[Data items]
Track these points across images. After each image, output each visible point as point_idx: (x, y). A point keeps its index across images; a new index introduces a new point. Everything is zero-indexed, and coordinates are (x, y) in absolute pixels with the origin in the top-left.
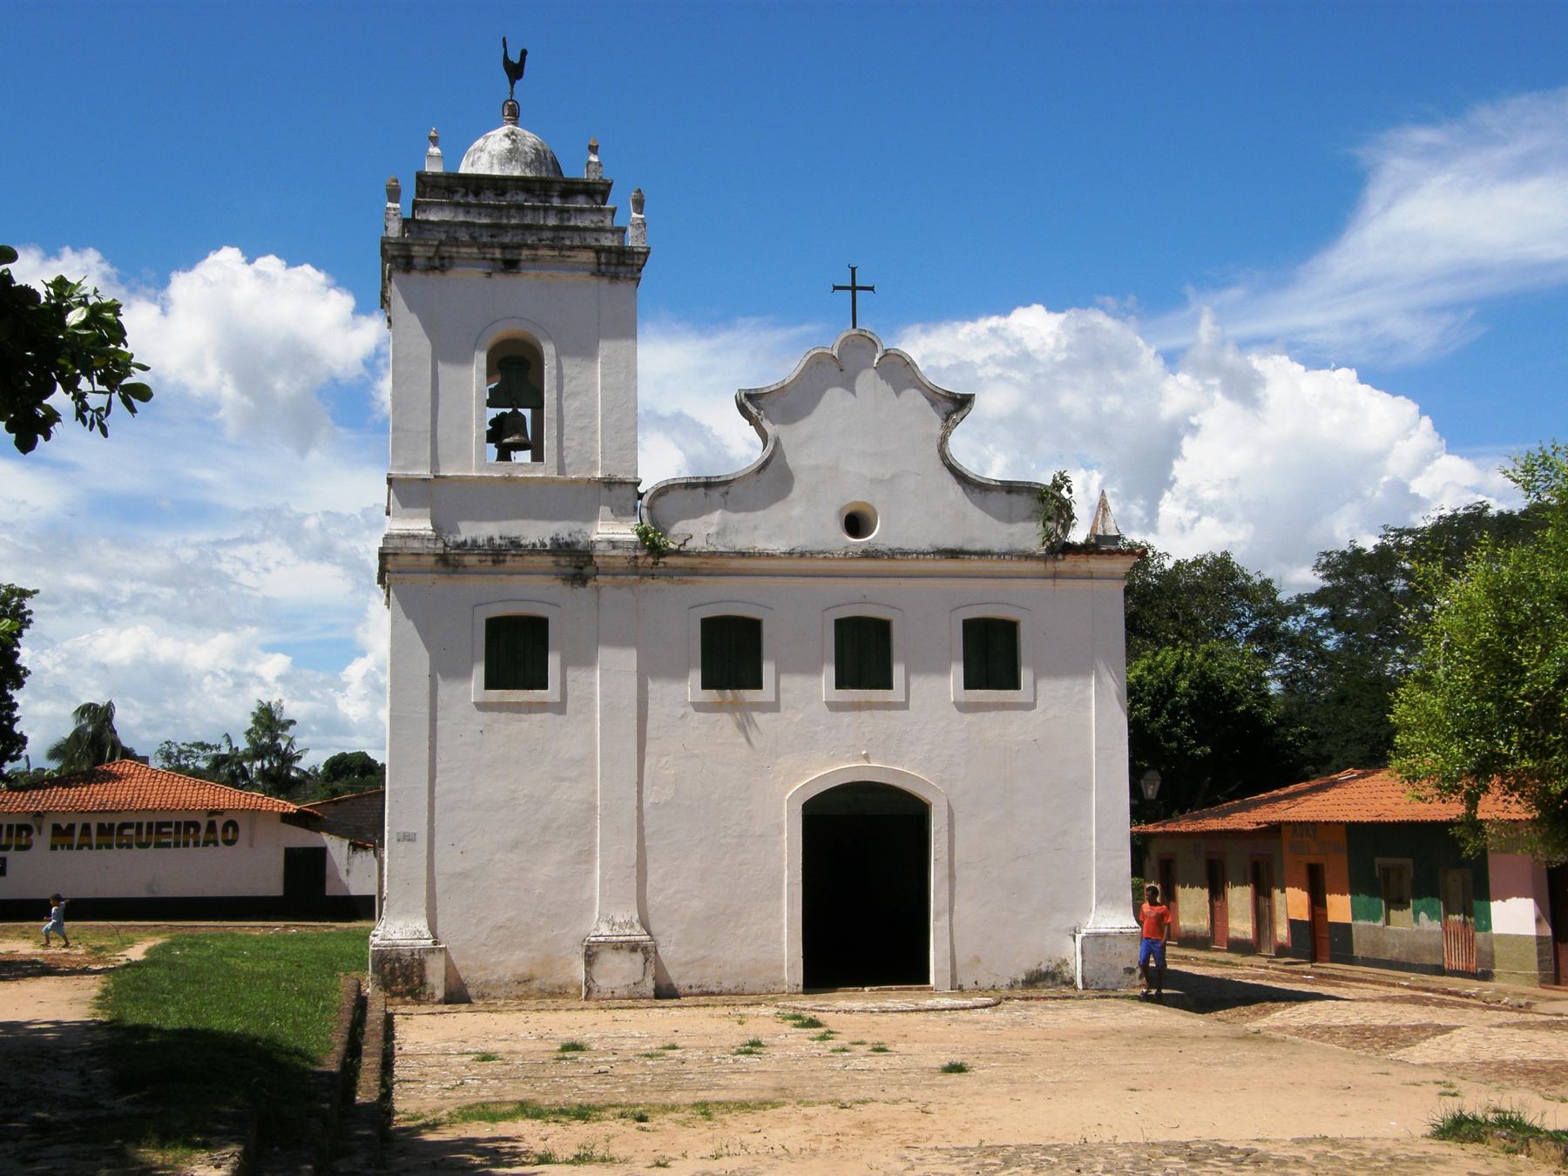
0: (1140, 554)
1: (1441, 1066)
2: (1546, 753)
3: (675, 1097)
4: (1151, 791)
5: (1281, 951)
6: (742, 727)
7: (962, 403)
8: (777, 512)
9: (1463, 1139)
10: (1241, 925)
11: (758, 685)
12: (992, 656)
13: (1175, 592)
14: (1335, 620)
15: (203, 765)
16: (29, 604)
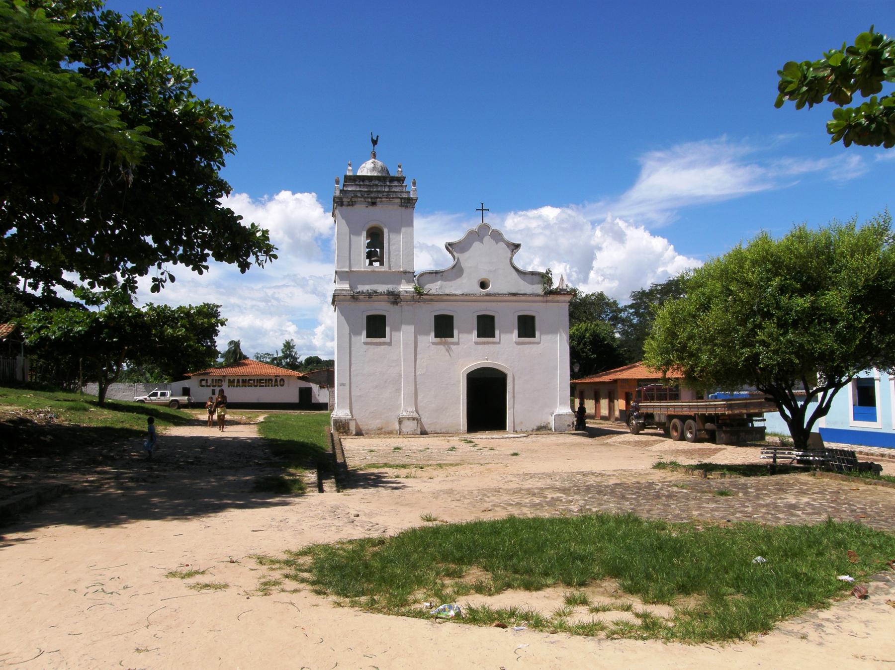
0: (573, 292)
1: (661, 451)
2: (683, 359)
3: (430, 462)
4: (576, 370)
5: (617, 419)
6: (447, 350)
7: (517, 246)
8: (459, 281)
9: (660, 469)
10: (604, 412)
11: (452, 336)
12: (527, 327)
13: (586, 305)
14: (636, 314)
15: (269, 360)
16: (219, 310)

* **Problem details**
List every line of the data above that contains the string "points", matching uppercase and lowercase exactly.

* **Result of the task**
Track these points across images. After each image, output each visible point as point_idx: (x, y). A point keeps its index across images; a new index introduces a new point. Everything is zero-indexed, and coordinates are (x, y) in absolute pixels with the origin in the top-left.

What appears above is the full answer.